Task instructions » Print the lines in the listing below that fall between the line with "blue screwdriver: [327,252,395,272]" and the line with "blue shoe: [390,363,470,420]", those two lines included, exactly as they stand and with nothing else.
+++ Data for processing +++
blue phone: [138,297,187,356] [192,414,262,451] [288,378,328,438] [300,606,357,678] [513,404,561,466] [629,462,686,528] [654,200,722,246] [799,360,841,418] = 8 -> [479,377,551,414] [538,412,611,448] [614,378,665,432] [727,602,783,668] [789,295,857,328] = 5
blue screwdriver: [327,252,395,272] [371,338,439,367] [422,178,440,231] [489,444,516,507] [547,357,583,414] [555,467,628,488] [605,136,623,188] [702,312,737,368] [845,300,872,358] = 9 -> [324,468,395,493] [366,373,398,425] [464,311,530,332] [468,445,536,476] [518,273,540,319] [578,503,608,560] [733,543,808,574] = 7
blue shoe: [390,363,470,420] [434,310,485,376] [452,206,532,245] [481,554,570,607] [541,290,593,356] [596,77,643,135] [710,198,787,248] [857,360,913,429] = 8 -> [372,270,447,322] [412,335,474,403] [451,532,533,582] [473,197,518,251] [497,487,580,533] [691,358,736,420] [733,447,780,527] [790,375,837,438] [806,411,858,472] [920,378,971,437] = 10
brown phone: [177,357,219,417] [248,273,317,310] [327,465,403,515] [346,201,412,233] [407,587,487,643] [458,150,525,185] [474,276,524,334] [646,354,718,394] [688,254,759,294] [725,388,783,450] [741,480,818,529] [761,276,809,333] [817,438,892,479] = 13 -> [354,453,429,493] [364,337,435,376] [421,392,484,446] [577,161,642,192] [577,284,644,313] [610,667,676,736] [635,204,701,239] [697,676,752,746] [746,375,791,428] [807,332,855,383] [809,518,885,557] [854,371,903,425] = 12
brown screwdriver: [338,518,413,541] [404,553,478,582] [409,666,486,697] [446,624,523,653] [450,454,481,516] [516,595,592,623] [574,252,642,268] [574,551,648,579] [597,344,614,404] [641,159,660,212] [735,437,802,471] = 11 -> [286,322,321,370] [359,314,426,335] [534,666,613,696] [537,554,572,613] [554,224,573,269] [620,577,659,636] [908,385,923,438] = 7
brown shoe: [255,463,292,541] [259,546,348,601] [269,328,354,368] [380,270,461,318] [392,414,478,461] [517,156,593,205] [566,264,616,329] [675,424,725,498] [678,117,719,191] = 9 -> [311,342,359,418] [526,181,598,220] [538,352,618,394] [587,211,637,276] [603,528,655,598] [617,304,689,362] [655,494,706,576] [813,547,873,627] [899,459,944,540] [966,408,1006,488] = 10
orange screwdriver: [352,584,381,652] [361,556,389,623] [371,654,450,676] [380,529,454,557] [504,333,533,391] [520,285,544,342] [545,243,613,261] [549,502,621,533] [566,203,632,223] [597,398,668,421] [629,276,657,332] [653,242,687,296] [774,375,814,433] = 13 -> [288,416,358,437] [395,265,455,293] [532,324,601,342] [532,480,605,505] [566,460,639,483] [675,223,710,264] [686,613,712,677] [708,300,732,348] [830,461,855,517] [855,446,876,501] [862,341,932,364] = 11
+++
Answer to the problem »
blue screwdriver: [327,252,395,272] [371,338,439,367] [422,178,440,231] [489,444,516,507] [547,357,583,414] [555,467,628,488] [605,136,623,188] [702,312,737,368] [845,300,872,358] = 9 -> [324,468,395,493] [366,373,398,425] [464,311,530,332] [468,445,536,476] [518,273,540,319] [578,503,608,560] [733,543,808,574] = 7
blue shoe: [390,363,470,420] [434,310,485,376] [452,206,532,245] [481,554,570,607] [541,290,593,356] [596,77,643,135] [710,198,787,248] [857,360,913,429] = 8 -> [372,270,447,322] [412,335,474,403] [451,532,533,582] [473,197,518,251] [497,487,580,533] [691,358,736,420] [733,447,780,527] [790,375,837,438] [806,411,858,472] [920,378,971,437] = 10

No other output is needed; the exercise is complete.